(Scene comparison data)
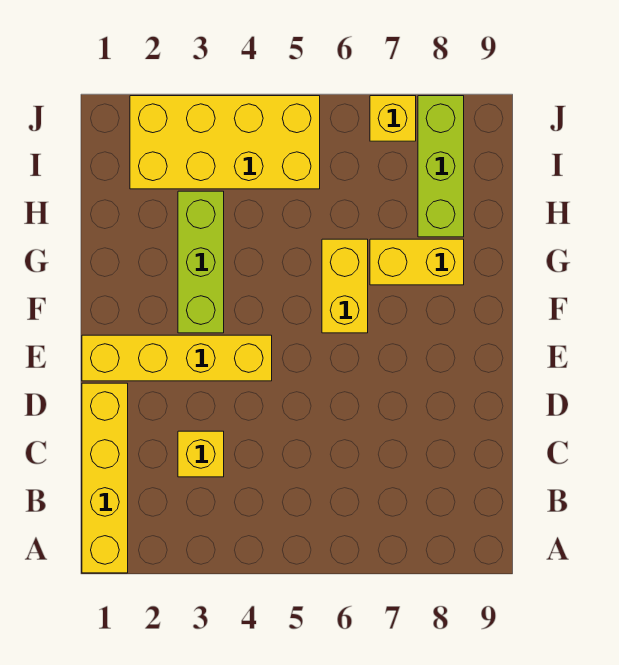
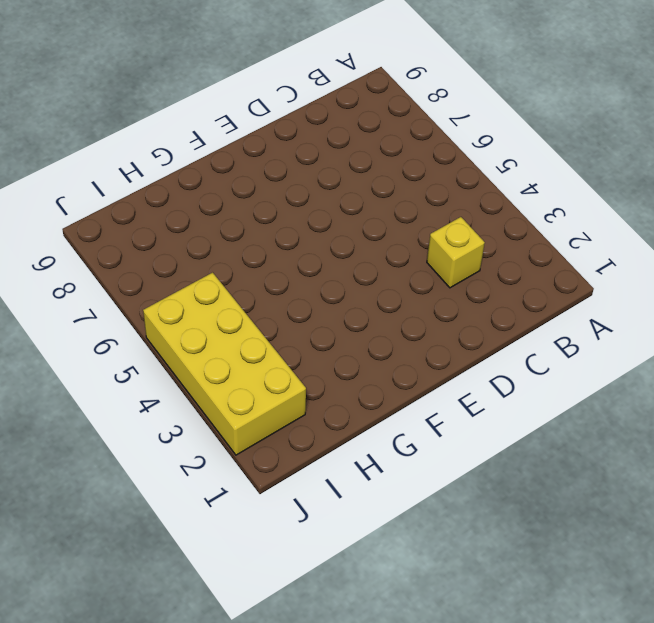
none -> yellow brick A1:D1 level 1
none -> yellow brick E1:E4 level 1

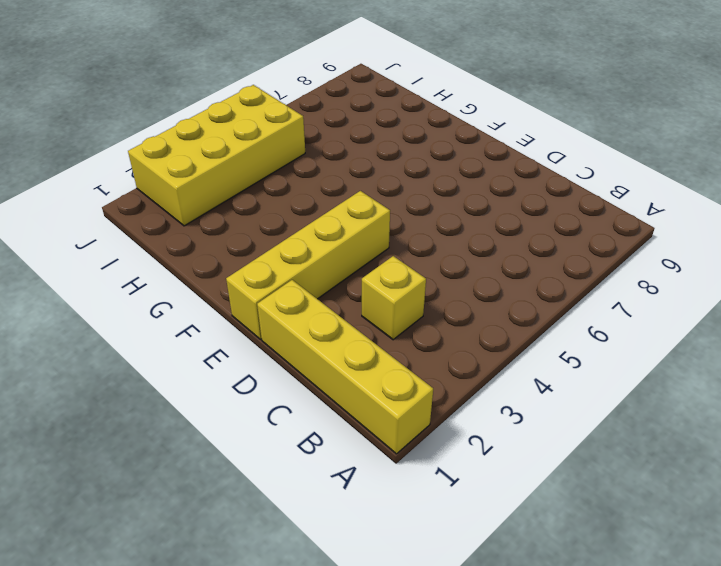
none -> lime brick F3:H3 level 1
none -> yellow brick F6:G6 level 1

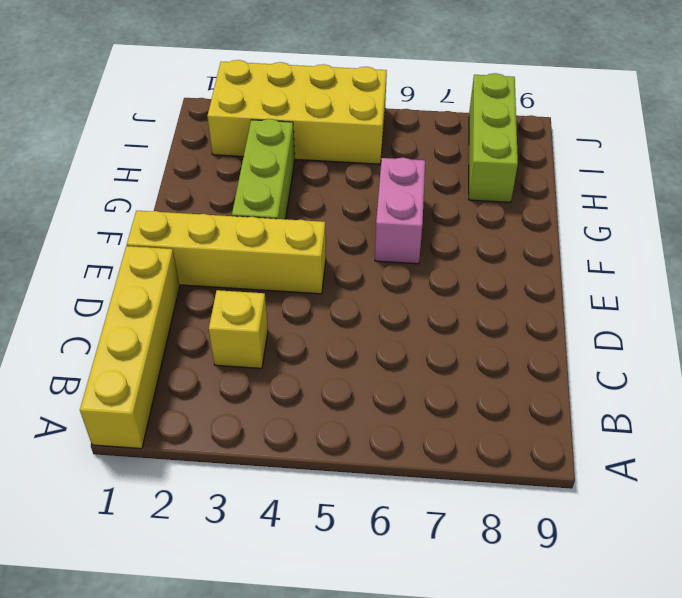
pink brick F6:G6 level 1 -> yellow brick F6:G6 level 1
none -> yellow brick G7:G8 level 1
none -> yellow brick J7 level 1

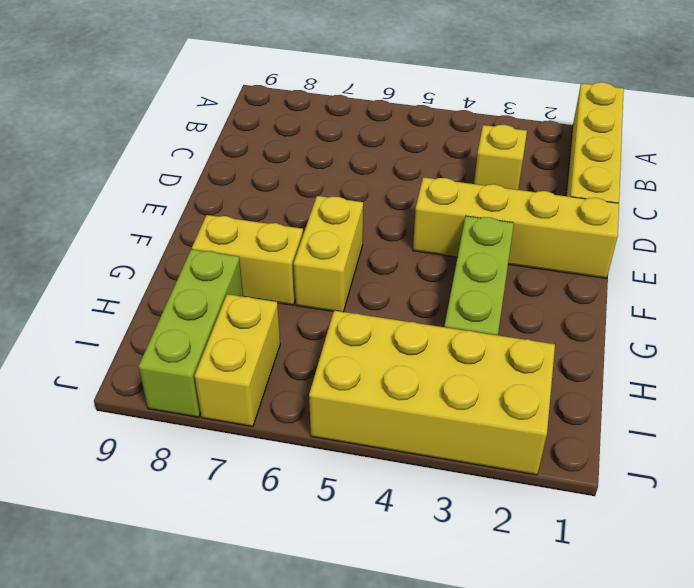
yellow brick I7:J7 level 1 -> yellow brick J7 level 1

BRIEF ▸ Your copy should match every entry above exactly and contain no pictures.

TASK OUTPUT ▸
none -> yellow brick A1:D1 level 1
none -> yellow brick E1:E4 level 1

none -> lime brick F3:H3 level 1
none -> yellow brick F6:G6 level 1

pink brick F6:G6 level 1 -> yellow brick F6:G6 level 1
none -> yellow brick G7:G8 level 1
none -> yellow brick J7 level 1

yellow brick I7:J7 level 1 -> yellow brick J7 level 1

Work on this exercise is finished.